# TASK REQUIREMENTS
Copy out the data word for word. The images are not part of the copy.

# DATA
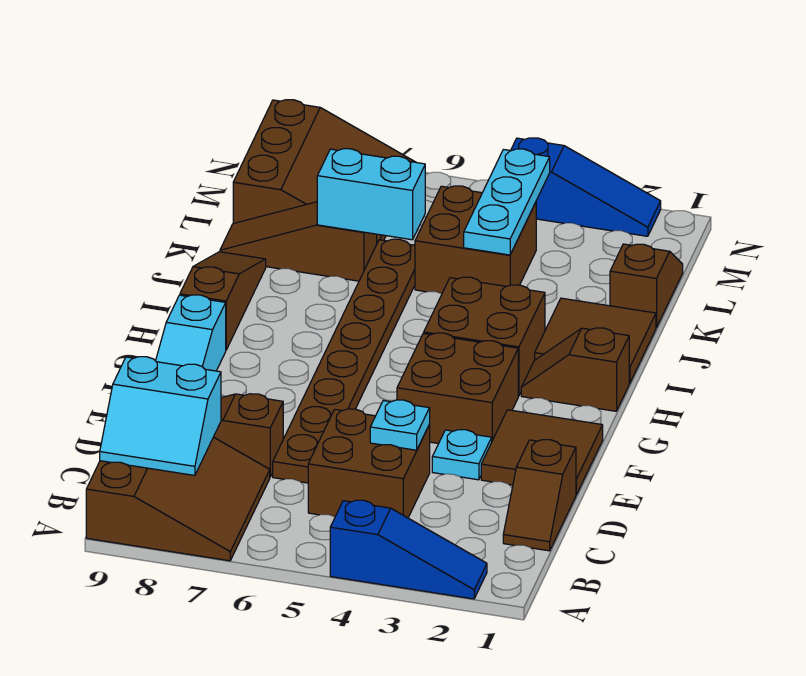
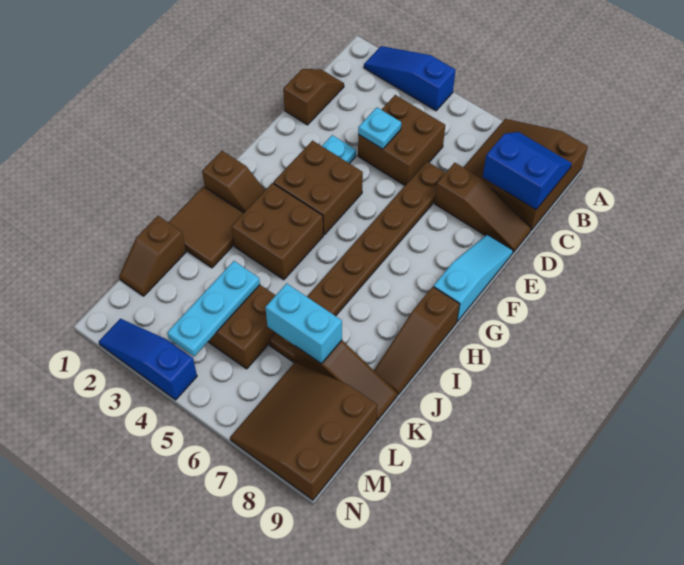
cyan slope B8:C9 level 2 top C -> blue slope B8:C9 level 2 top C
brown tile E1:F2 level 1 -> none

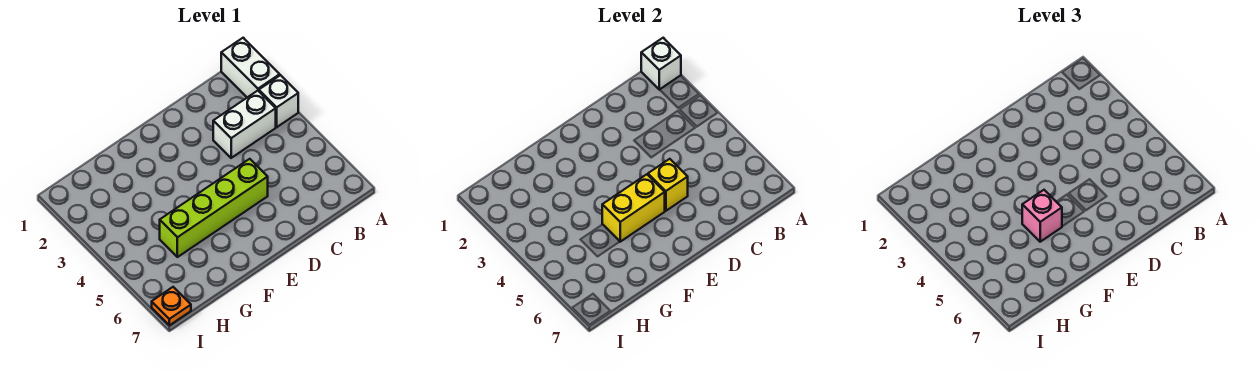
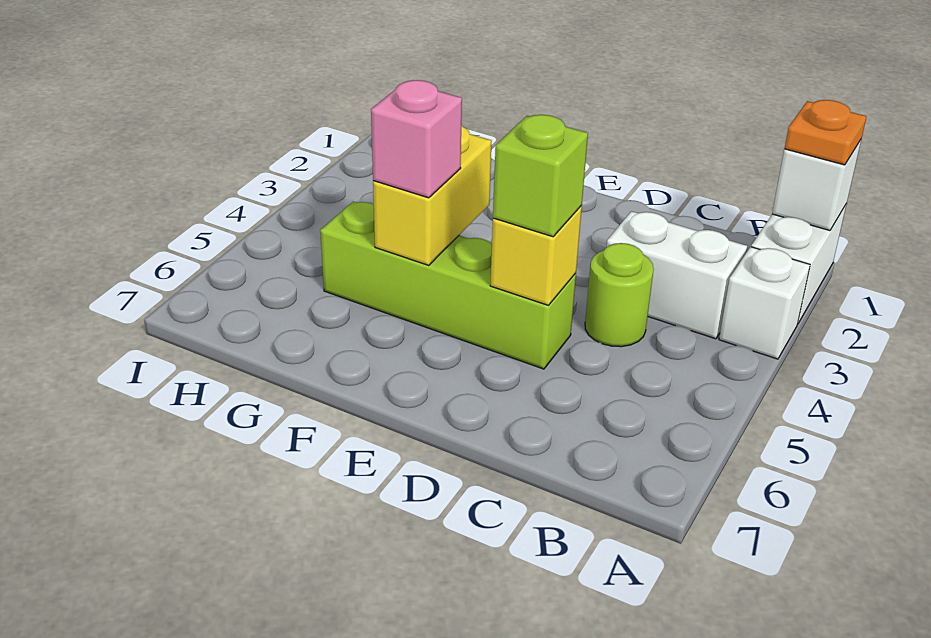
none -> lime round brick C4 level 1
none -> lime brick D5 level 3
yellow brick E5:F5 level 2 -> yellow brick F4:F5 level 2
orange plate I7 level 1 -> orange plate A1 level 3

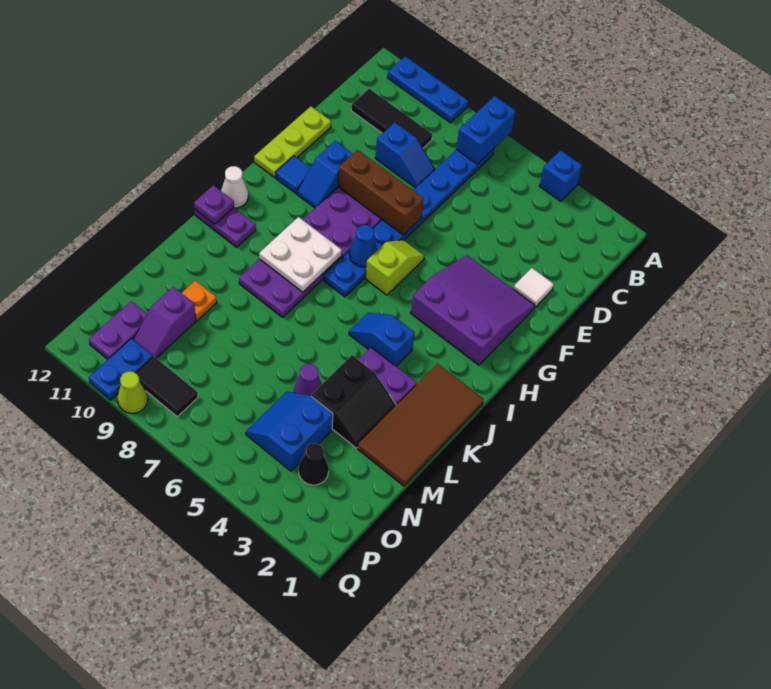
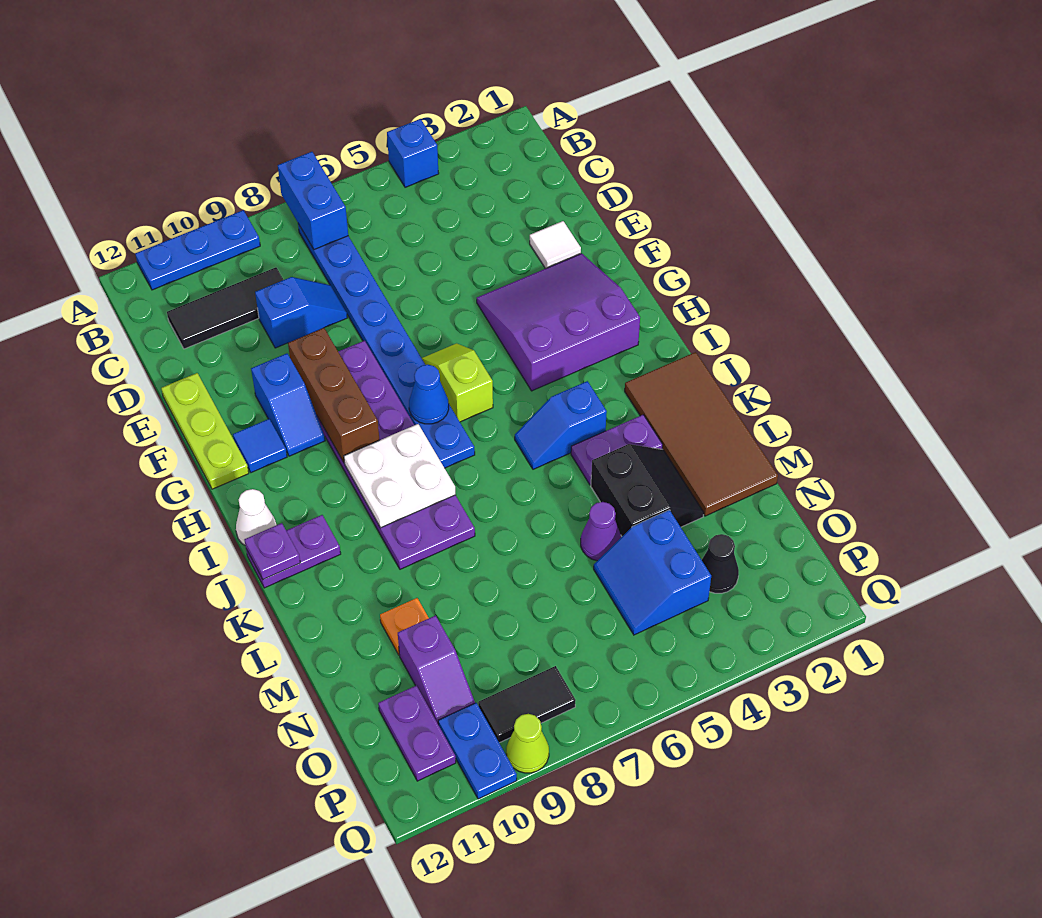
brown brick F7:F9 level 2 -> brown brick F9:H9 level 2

# THE COMPLETED TASK
cyan slope B8:C9 level 2 top C -> blue slope B8:C9 level 2 top C
brown tile E1:F2 level 1 -> none

none -> lime round brick C4 level 1
none -> lime brick D5 level 3
yellow brick E5:F5 level 2 -> yellow brick F4:F5 level 2
orange plate I7 level 1 -> orange plate A1 level 3

brown brick F7:F9 level 2 -> brown brick F9:H9 level 2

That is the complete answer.